# The problem
Set out the records below again exactly; skip the images.

(Records drawn from a dataset)
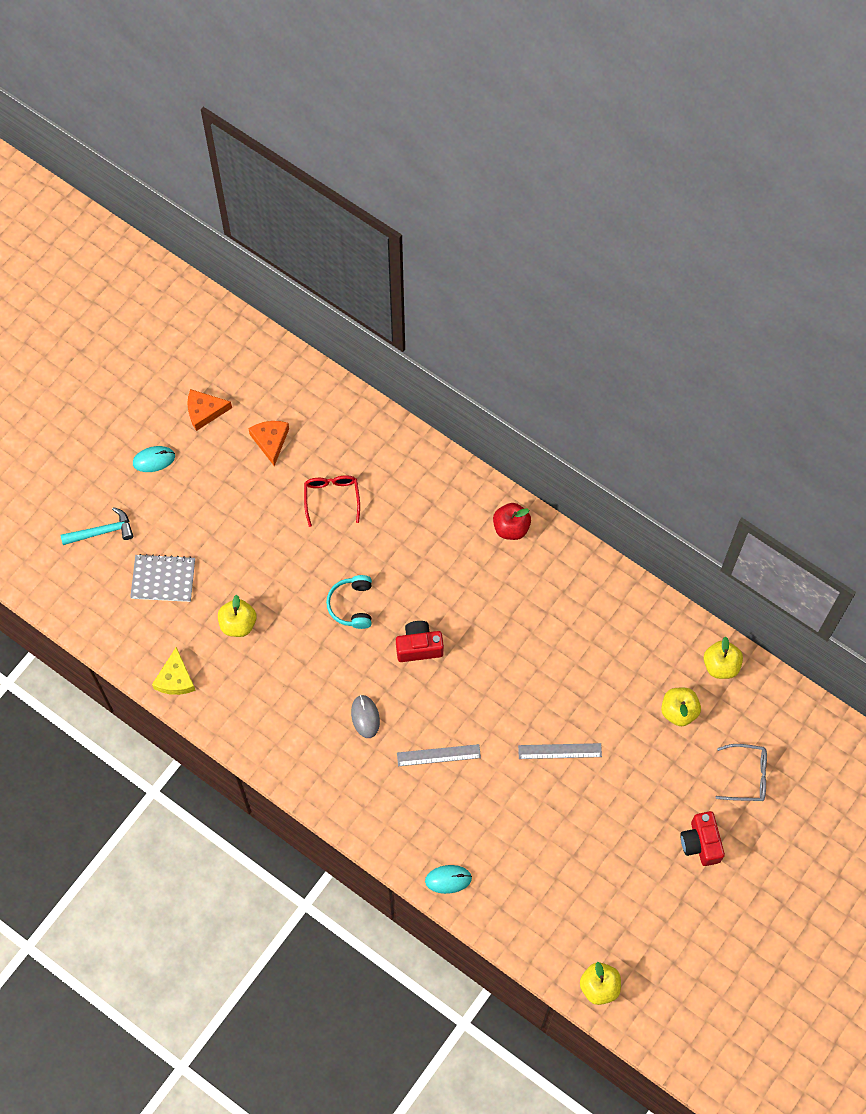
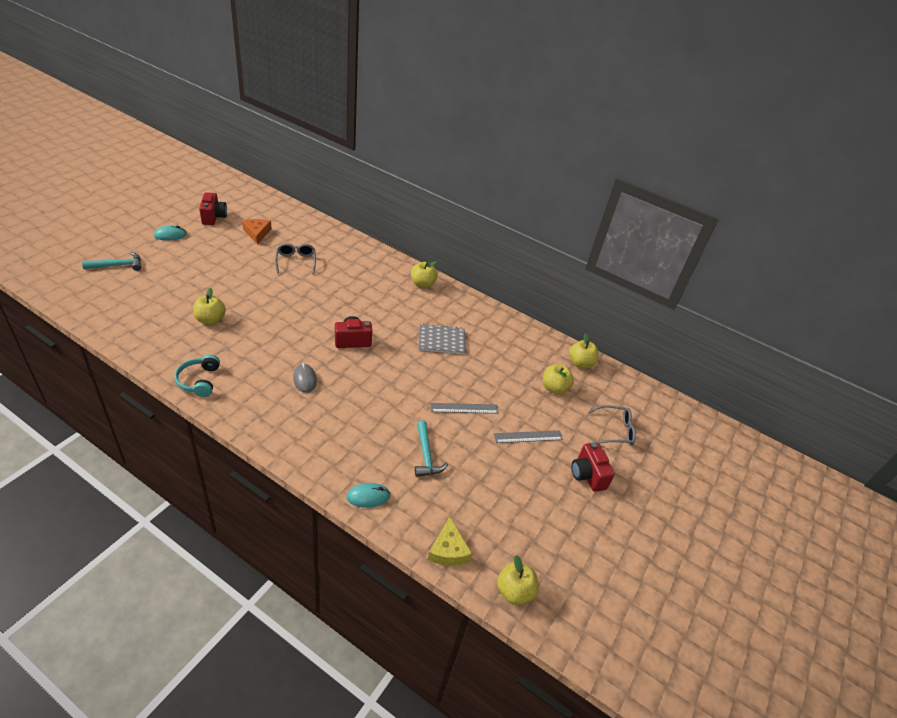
camera: 10 degrees left, 25 degrees down
(163, 579) = (157, 292): grey notebook -> grey notebook (441, 340)
(175, 679) = (148, 348): yellow cheese -> yellow cheese (448, 550)
(204, 411) = (214, 217): orange cheese -> red camera
(332, 498) = (296, 261): red glasses -> grey glasses
(352, 605) = (303, 315): turquoise headphones -> turquoise headphones (199, 381)
(438, 755) = (364, 406): grey ruler -> grey ruler (528, 436)
(511, 528) = (422, 284): red apple -> yellow apple
(512, 823) = (426, 455): none -> turquoise hammer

# Task solution
camera: 10 degrees left, 25 degrees down
(163, 579) = (157, 292): grey notebook -> grey notebook (441, 340)
(175, 679) = (148, 348): yellow cheese -> yellow cheese (448, 550)
(204, 411) = (214, 217): orange cheese -> red camera
(332, 498) = (296, 261): red glasses -> grey glasses
(352, 605) = (303, 315): turquoise headphones -> turquoise headphones (199, 381)
(438, 755) = (364, 406): grey ruler -> grey ruler (528, 436)
(511, 528) = (422, 284): red apple -> yellow apple
(512, 823) = (426, 455): none -> turquoise hammer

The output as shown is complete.